> **Problem**
Find the lines below holding the word "calculator" and copy each of them.

○ ○ ○ ○ ○ ○ ○

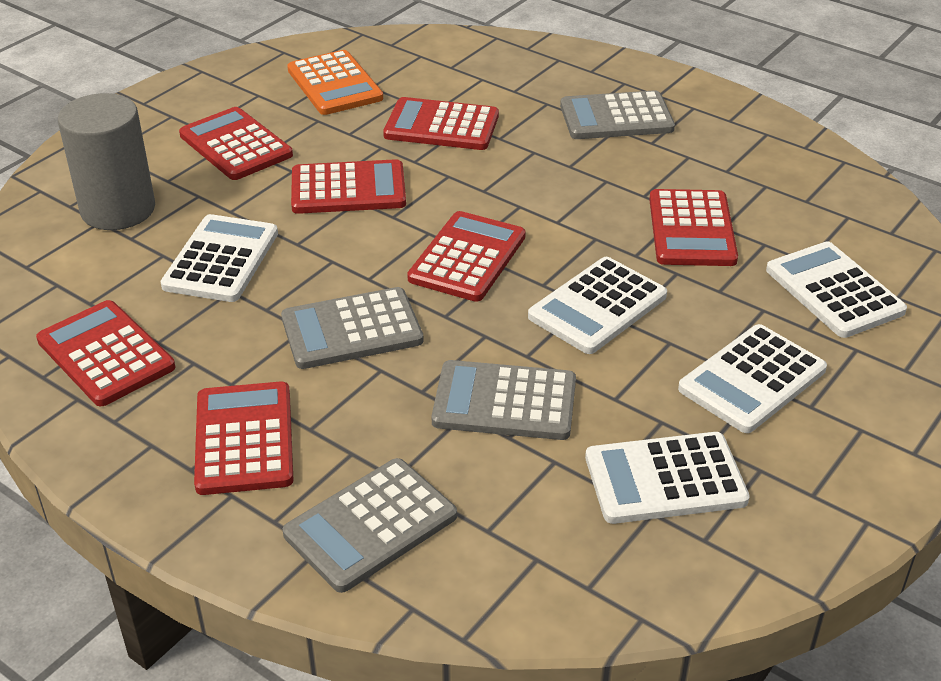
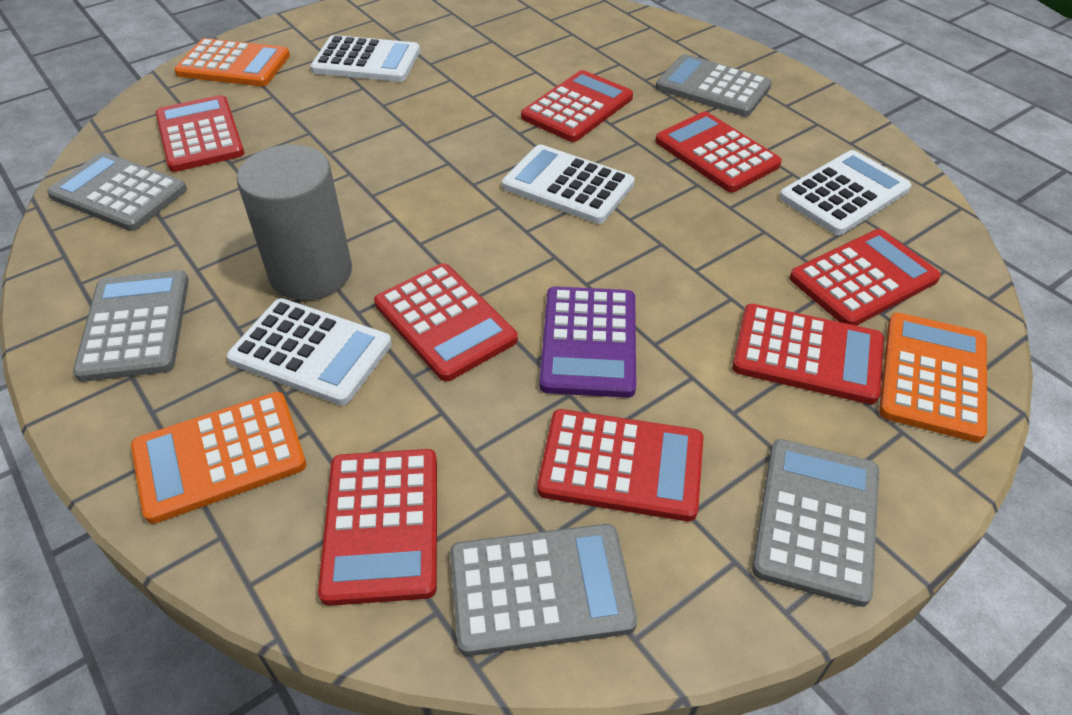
grey calculator: 4 -> 5
orange calculator: 1 -> 3
purple calculator: 0 -> 1
red calculator: 7 -> 8
white calculator: 5 -> 4

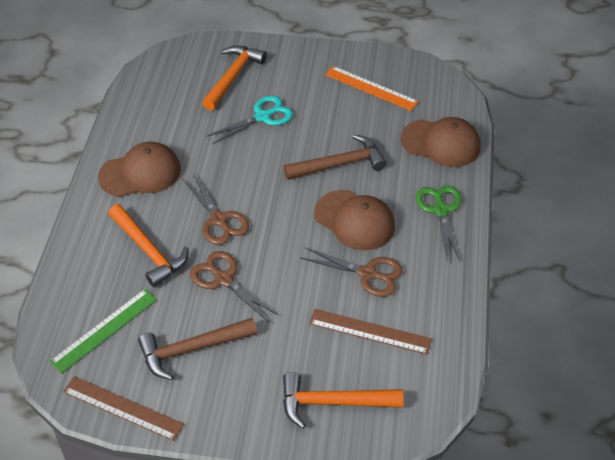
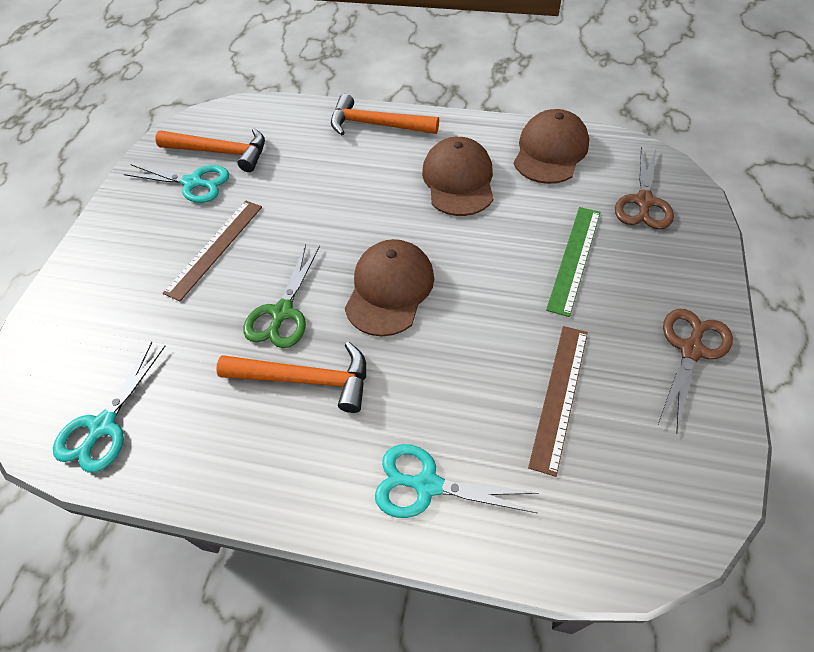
brown hammer: 2 -> 0
brown scissors: 3 -> 2
orange ruler: 1 -> 0
turquoise scissors: 1 -> 3

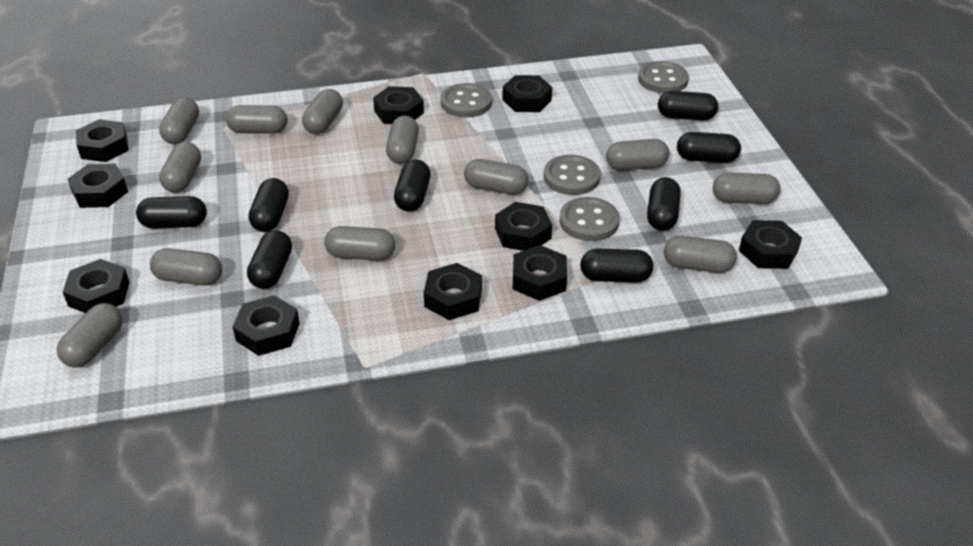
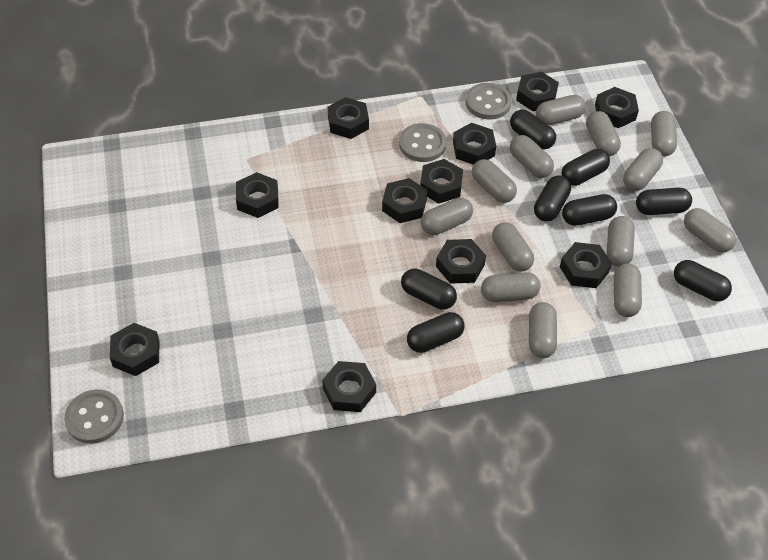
black nut: 10 -> 11
grey button: 4 -> 3
grey capsule: 12 -> 13

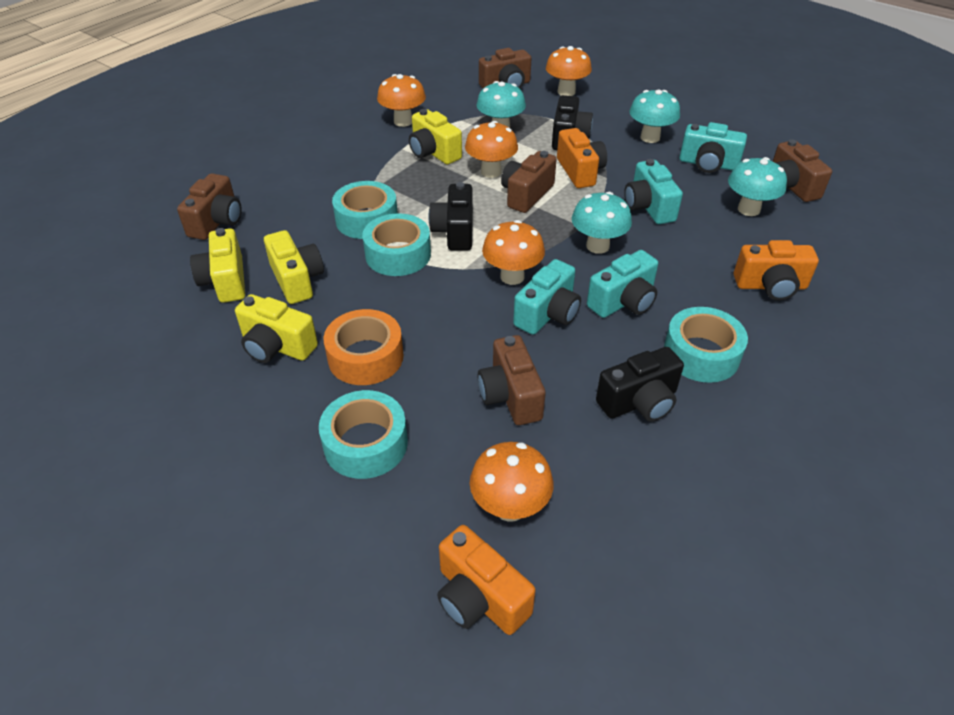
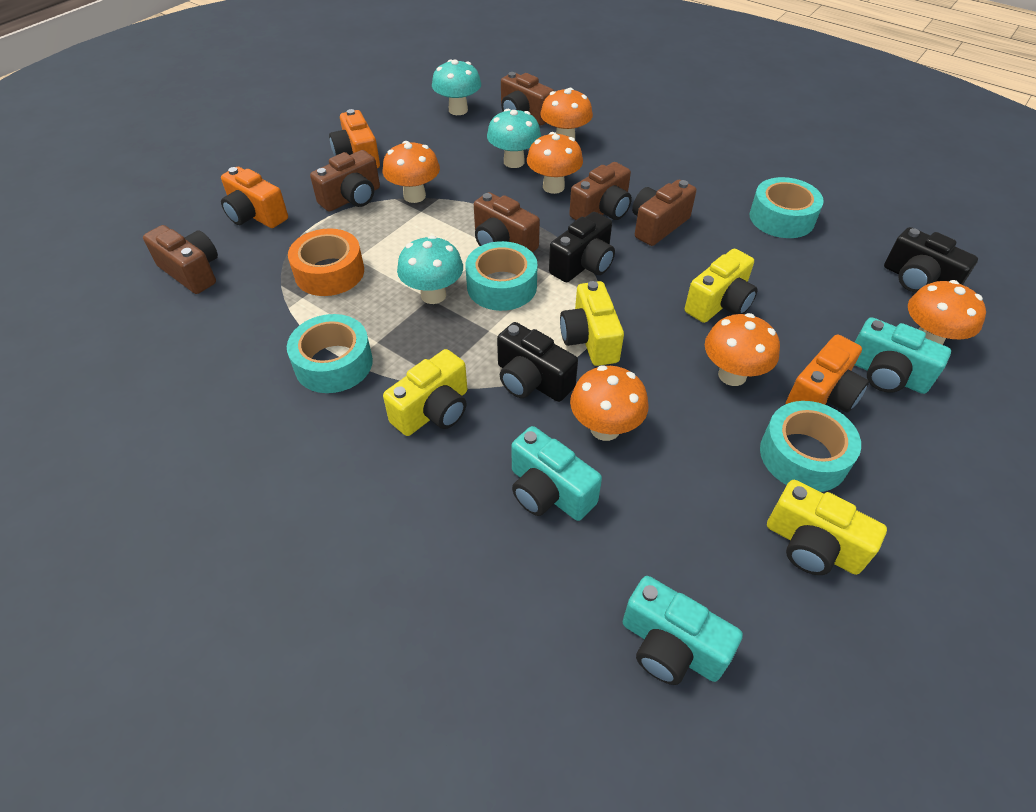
brown camera: 5 -> 6
orange mushroom: 5 -> 6
turquoise camera: 4 -> 3
turquoise mushroom: 4 -> 3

○ ○ ○ ○ ○ ○ ○

> **Response**
grey calculator: 4 -> 5
orange calculator: 1 -> 3
purple calculator: 0 -> 1
red calculator: 7 -> 8
white calculator: 5 -> 4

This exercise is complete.